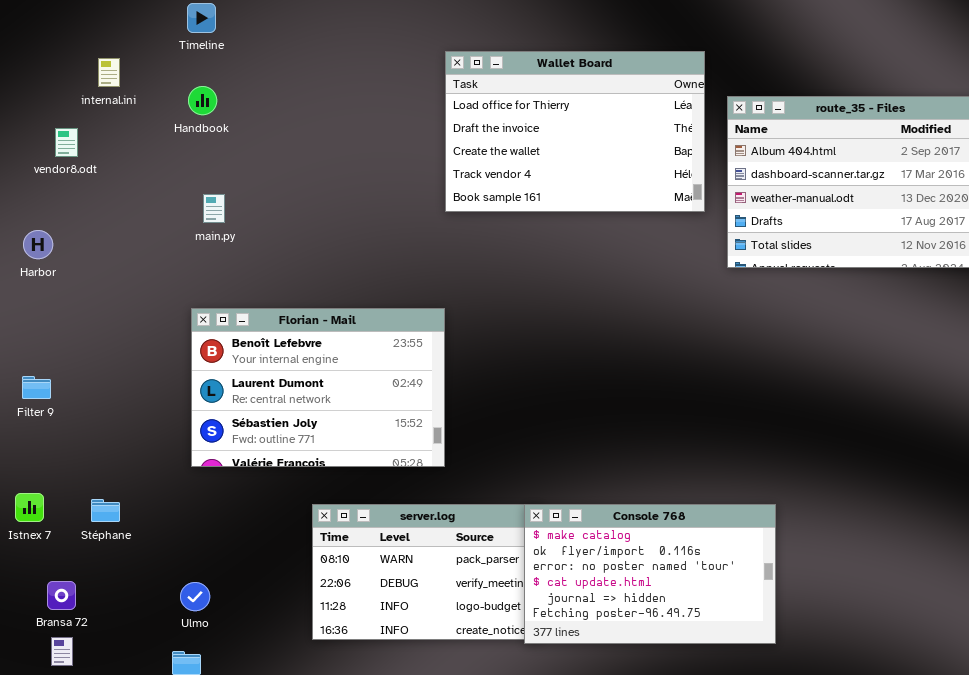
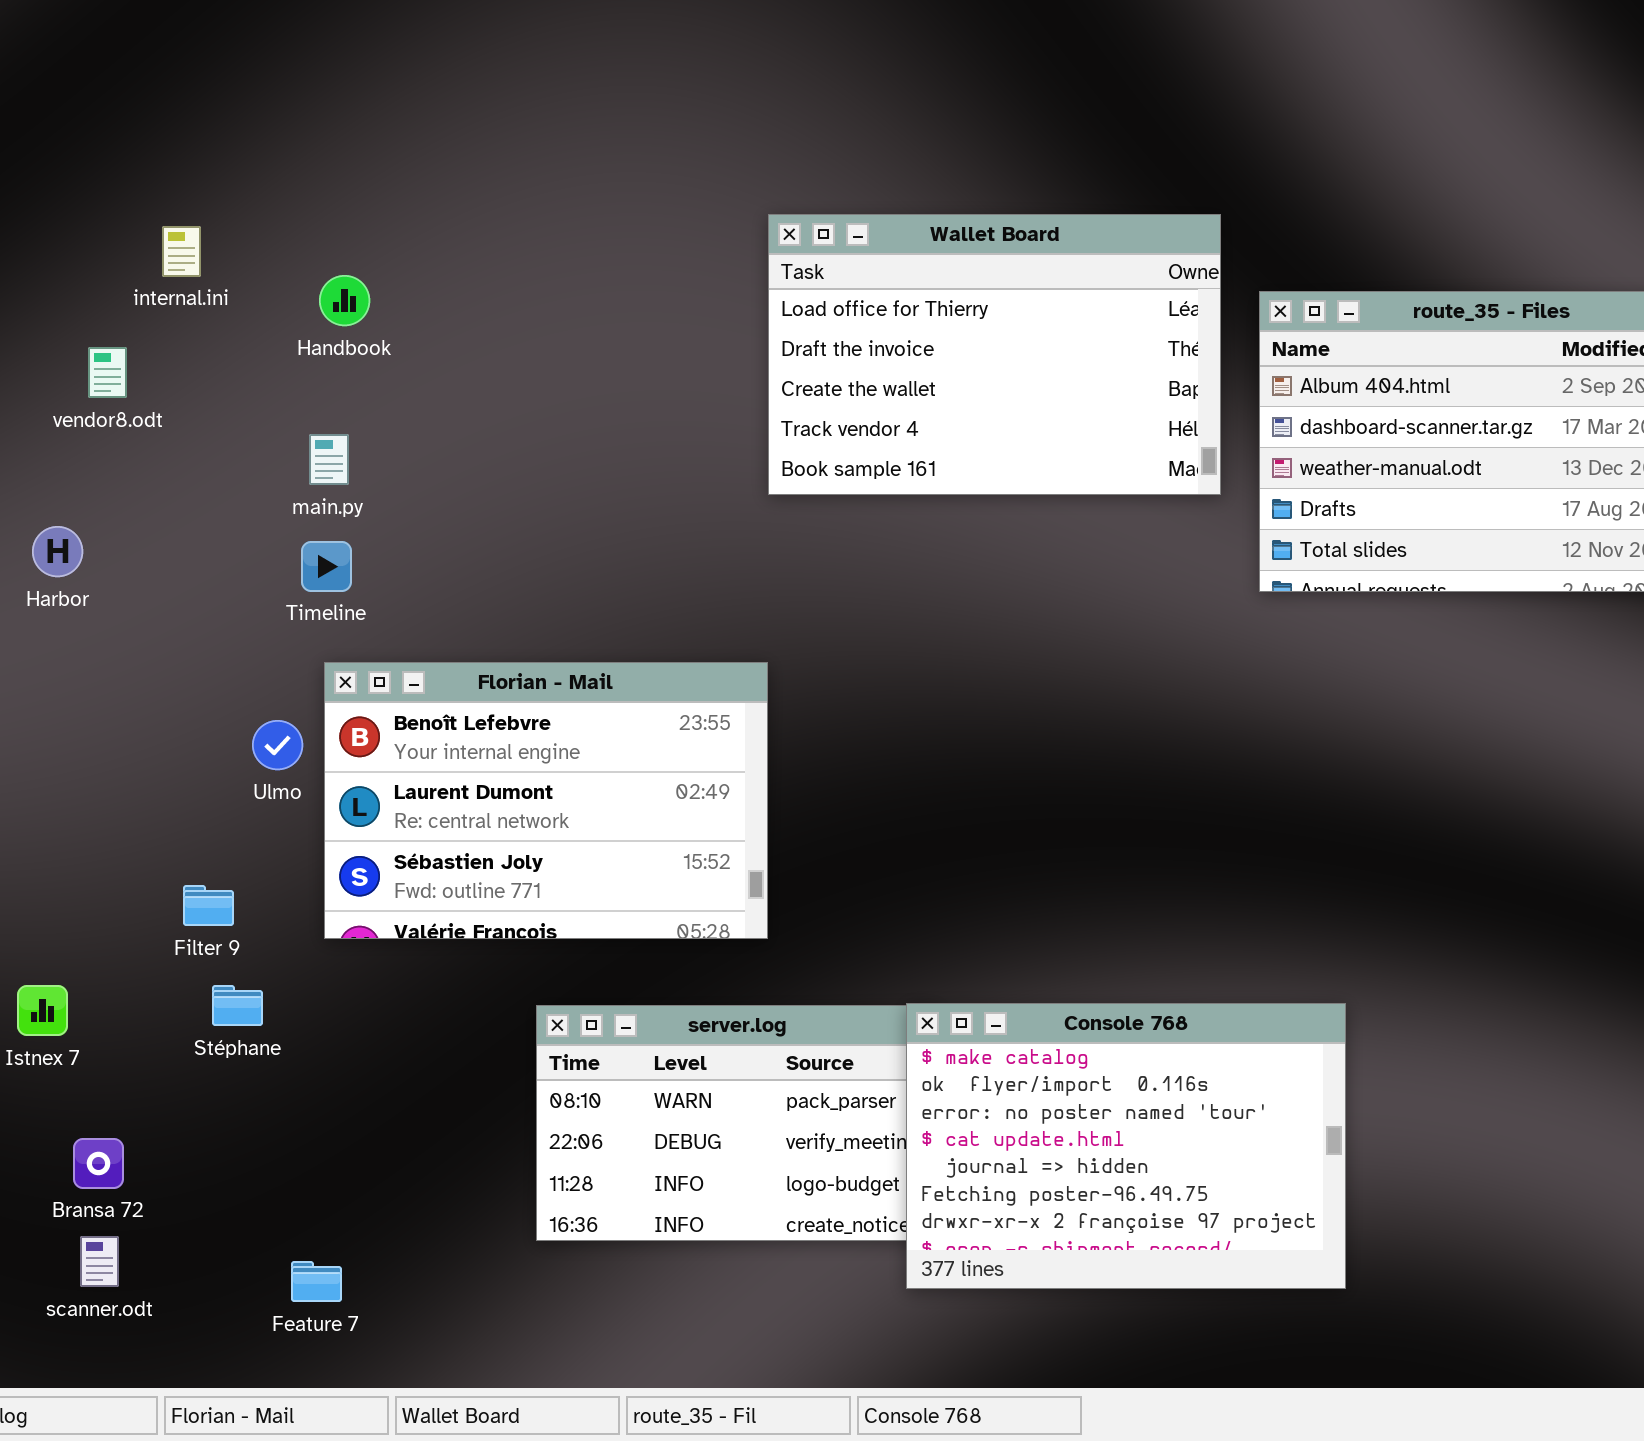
Timeline: [187,3,216,33] -> [301,541,352,592], moved
main.py: [203,194,225,223] -> [309,434,349,485], moved
Filter 9: [22,376,51,399] -> [183,885,234,926], moved
Stéphane: [91,499,120,522] -> [212,985,263,1026], moved
Console 768: [524,504,776,644] -> [906,1003,1346,1289], resized
Ulmo: [180,582,210,611] -> [252,720,303,770], moved

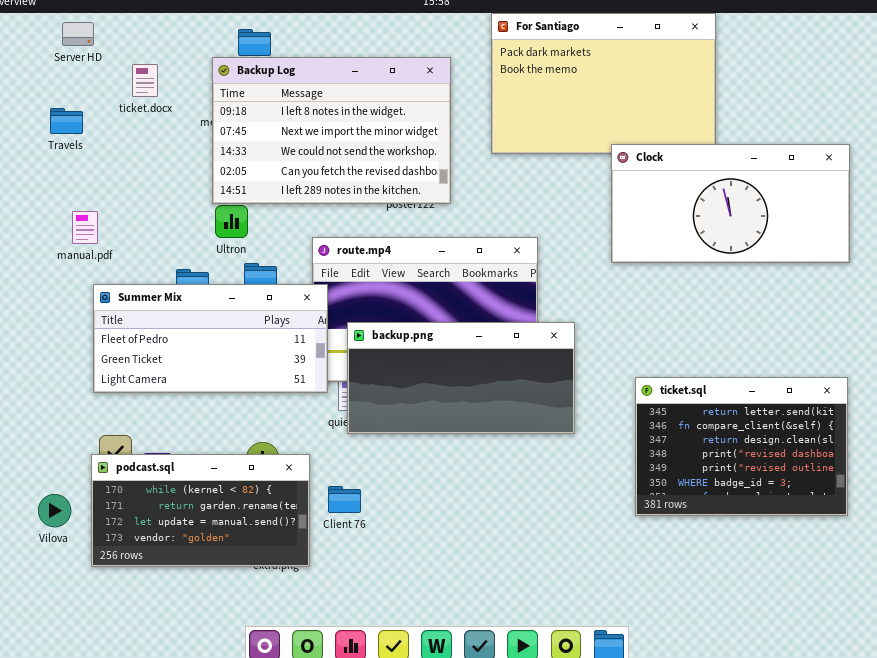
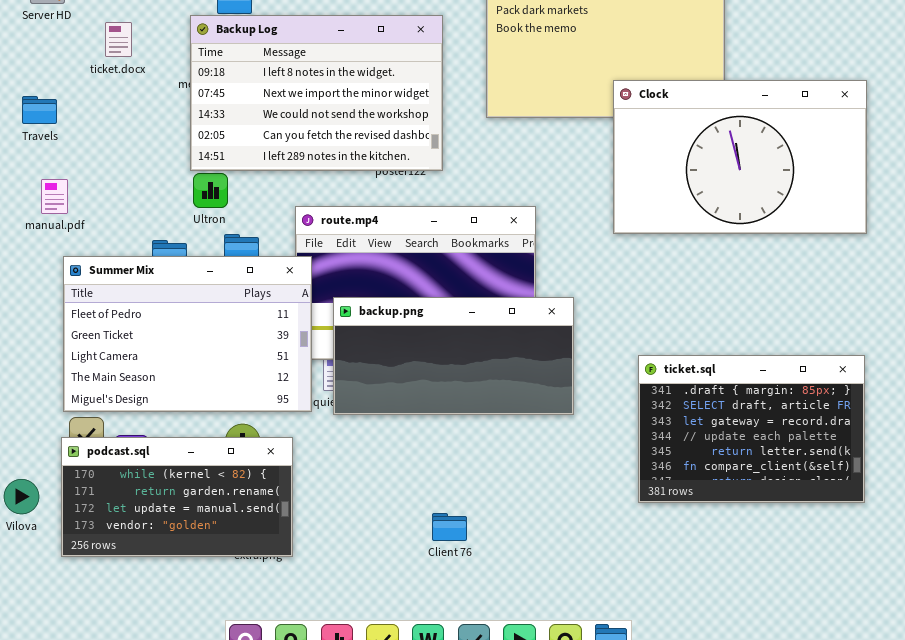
Travels: [50,108,83,134] -> [22,96,57,124], moved
Clock: [611,144,850,263] -> [613,80,867,234], resized
Summer Mix: [93,284,328,393] -> [63,256,312,412], resized
ticket.sql: [635,377,848,516] -> [638,355,865,503], scrolled up 4 rows
Client 76: [328,486,361,513] -> [432,513,467,541], moved

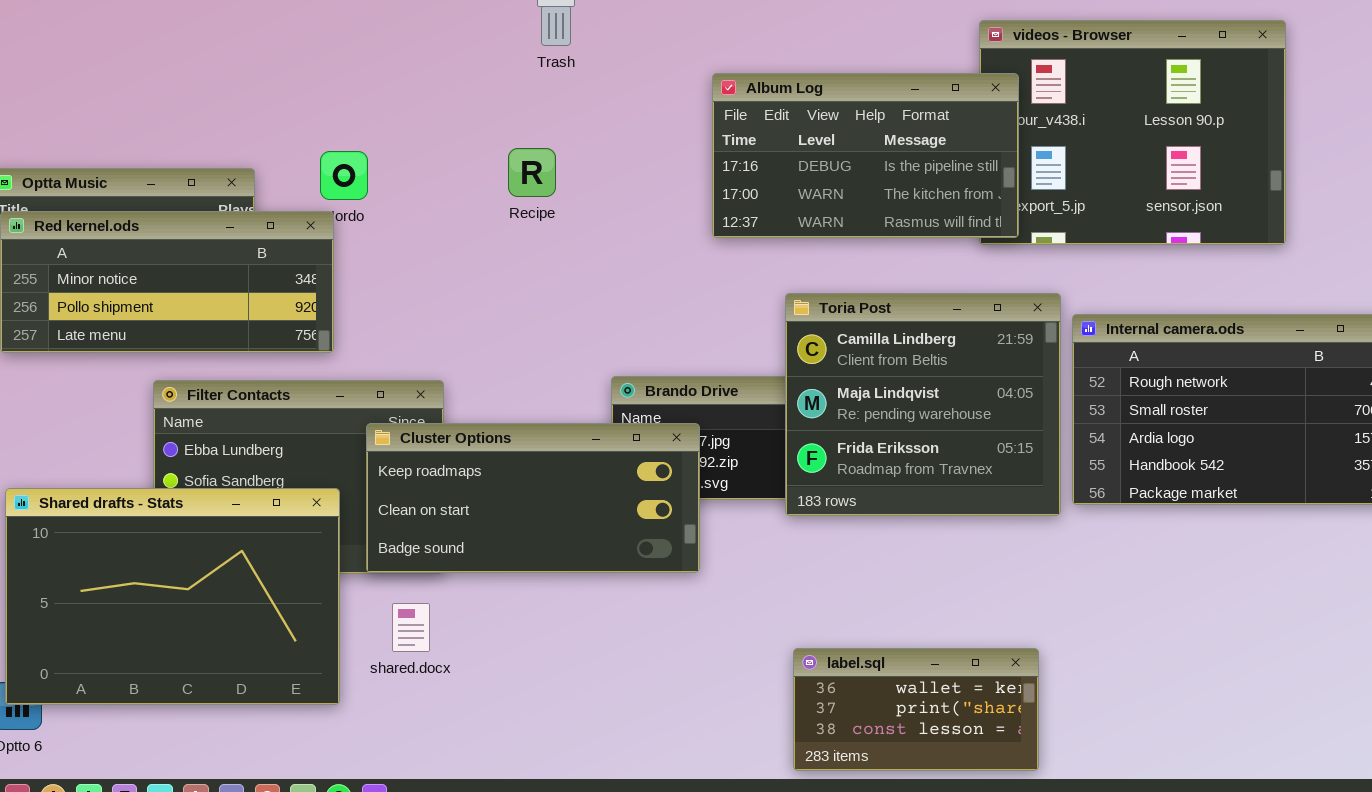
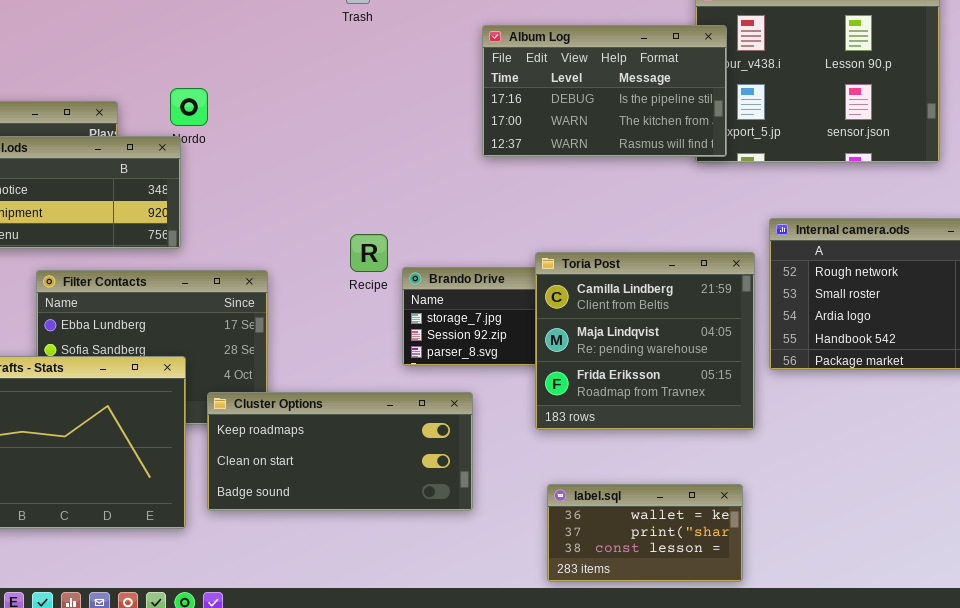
Recipe: [508,148,556,197] -> [350,234,388,272], moved
Toria Post: [785,293,1061,516] -> [535,252,755,430], moved
Cluster Options: [366,423,700,573] -> [207,392,473,511], moved

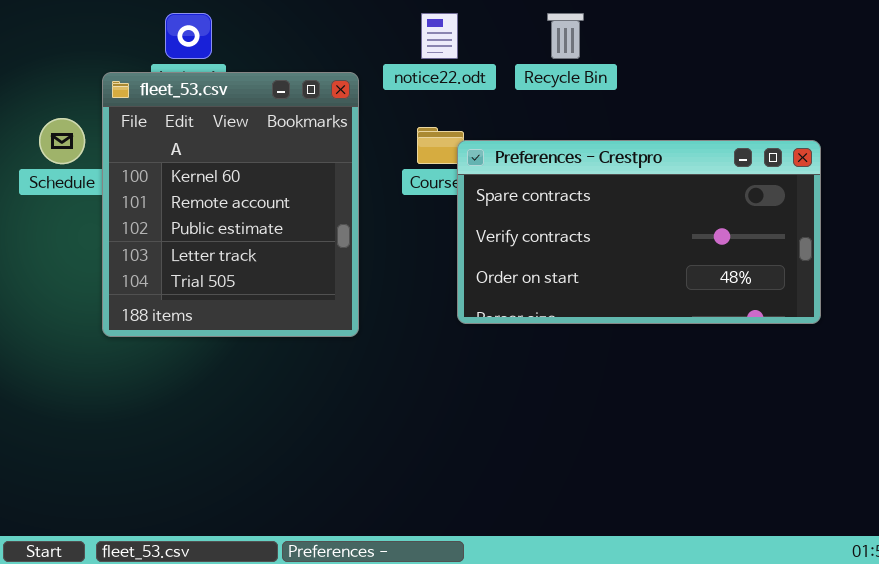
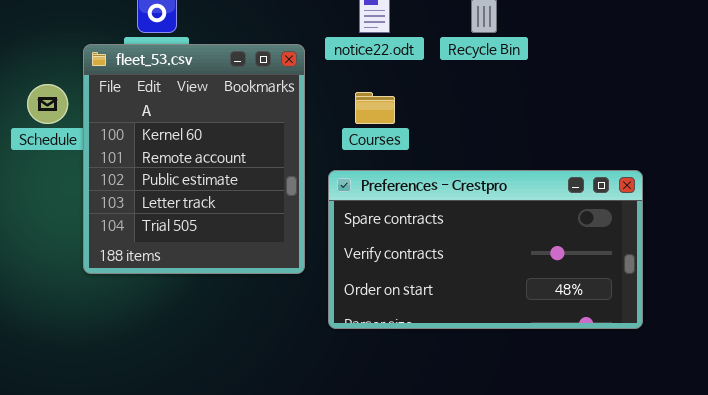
Preferences - Crestpro: [457,140,821,324] -> [328,170,643,329], moved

→ Requirement: Nothing but the lines from the one that contains "Filter 9: [22,376,51,399]" through the last line of the records belongs in the answer, reproduced exactly, with no pictures.

→ Task answer:
Filter 9: [22,376,51,399] -> [183,885,234,926], moved
Stéphane: [91,499,120,522] -> [212,985,263,1026], moved
Console 768: [524,504,776,644] -> [906,1003,1346,1289], resized
Ulmo: [180,582,210,611] -> [252,720,303,770], moved

Travels: [50,108,83,134] -> [22,96,57,124], moved
Clock: [611,144,850,263] -> [613,80,867,234], resized
Summer Mix: [93,284,328,393] -> [63,256,312,412], resized
ticket.sql: [635,377,848,516] -> [638,355,865,503], scrolled up 4 rows
Client 76: [328,486,361,513] -> [432,513,467,541], moved

Recipe: [508,148,556,197] -> [350,234,388,272], moved
Toria Post: [785,293,1061,516] -> [535,252,755,430], moved
Cluster Options: [366,423,700,573] -> [207,392,473,511], moved

Preferences - Crestpro: [457,140,821,324] -> [328,170,643,329], moved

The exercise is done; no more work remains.